INSTRUCTIONS TO FOLLOW →
Starting with the line that contains "white cone C6" and ending with the last line of the entries, repeat exactly those lines and nothing else, pictures excluded.
== Segment start ==
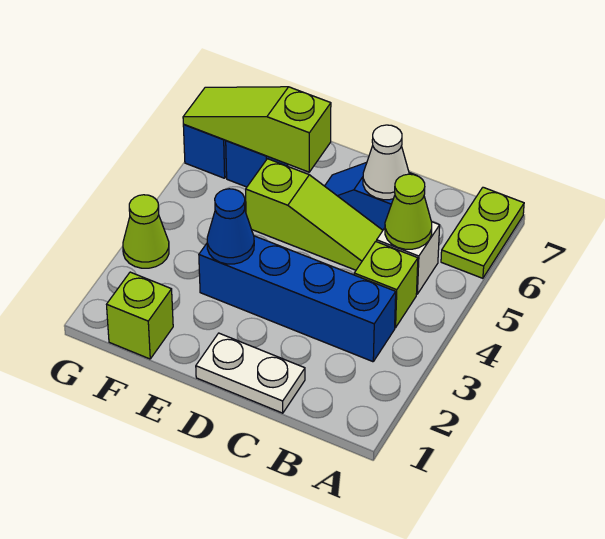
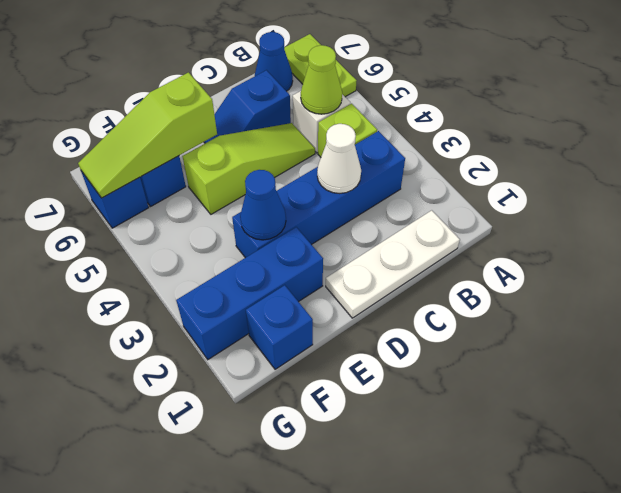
none -> blue cone B7 level 1
white plate C1:D1 level 1 -> white plate B1:D1 level 1
white cone C6 level 2 -> white cone C3 level 2
none -> blue brick E2:G2 level 1
lime brick F1 level 1 -> blue brick F1 level 1
lime cone G3 level 1 -> none

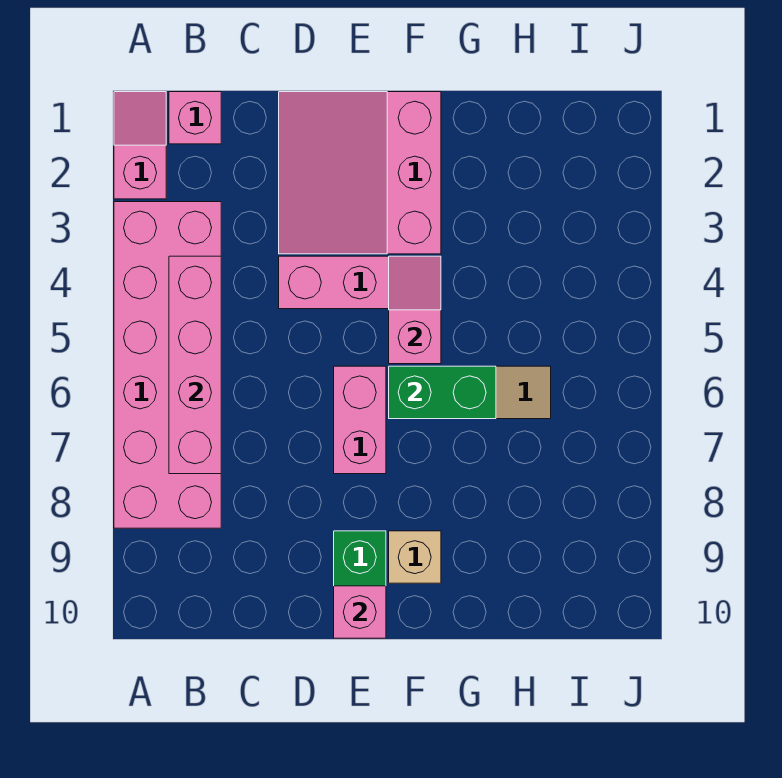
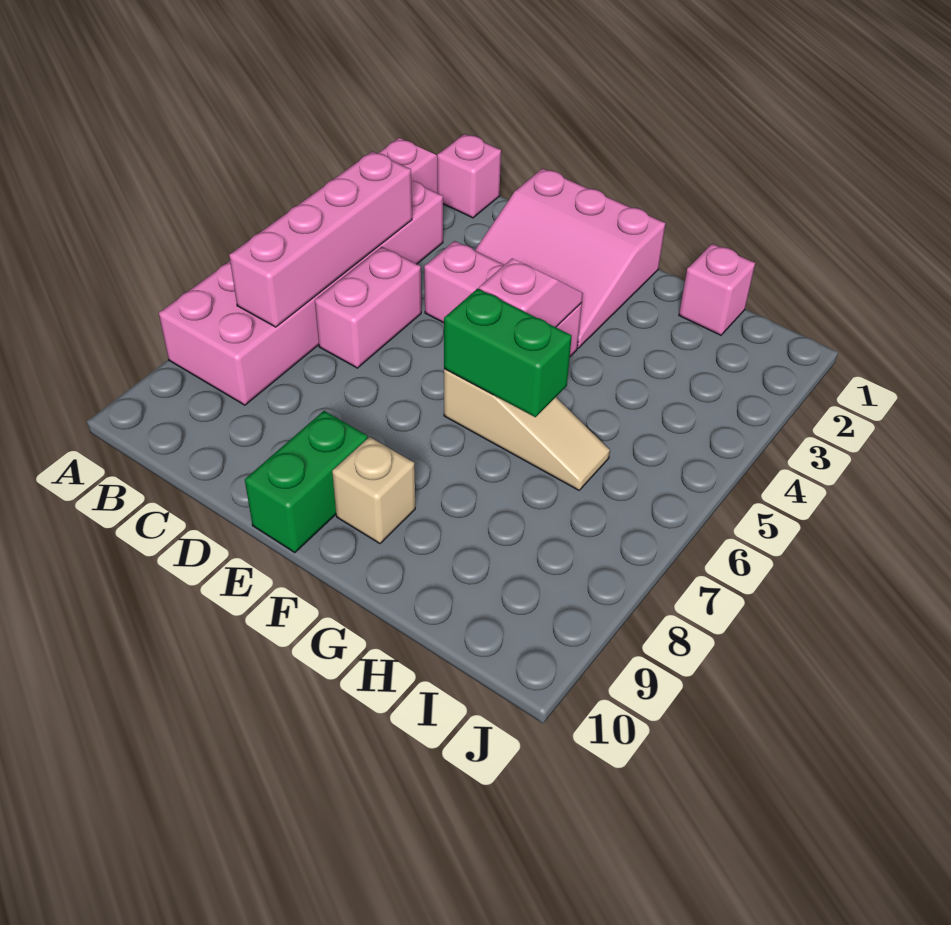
pink slope D1:F3 level 1 top F -> pink slope D1:F3 level 1 top 1
pink brick E6:E7 level 1 -> pink brick C5:C6 level 1
pink brick E10 level 2 -> pink brick H1 level 1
== Segment end ==
EXERCISE ANSWER →
white cone C6 level 2 -> white cone C3 level 2
none -> blue brick E2:G2 level 1
lime brick F1 level 1 -> blue brick F1 level 1
lime cone G3 level 1 -> none

pink slope D1:F3 level 1 top F -> pink slope D1:F3 level 1 top 1
pink brick E6:E7 level 1 -> pink brick C5:C6 level 1
pink brick E10 level 2 -> pink brick H1 level 1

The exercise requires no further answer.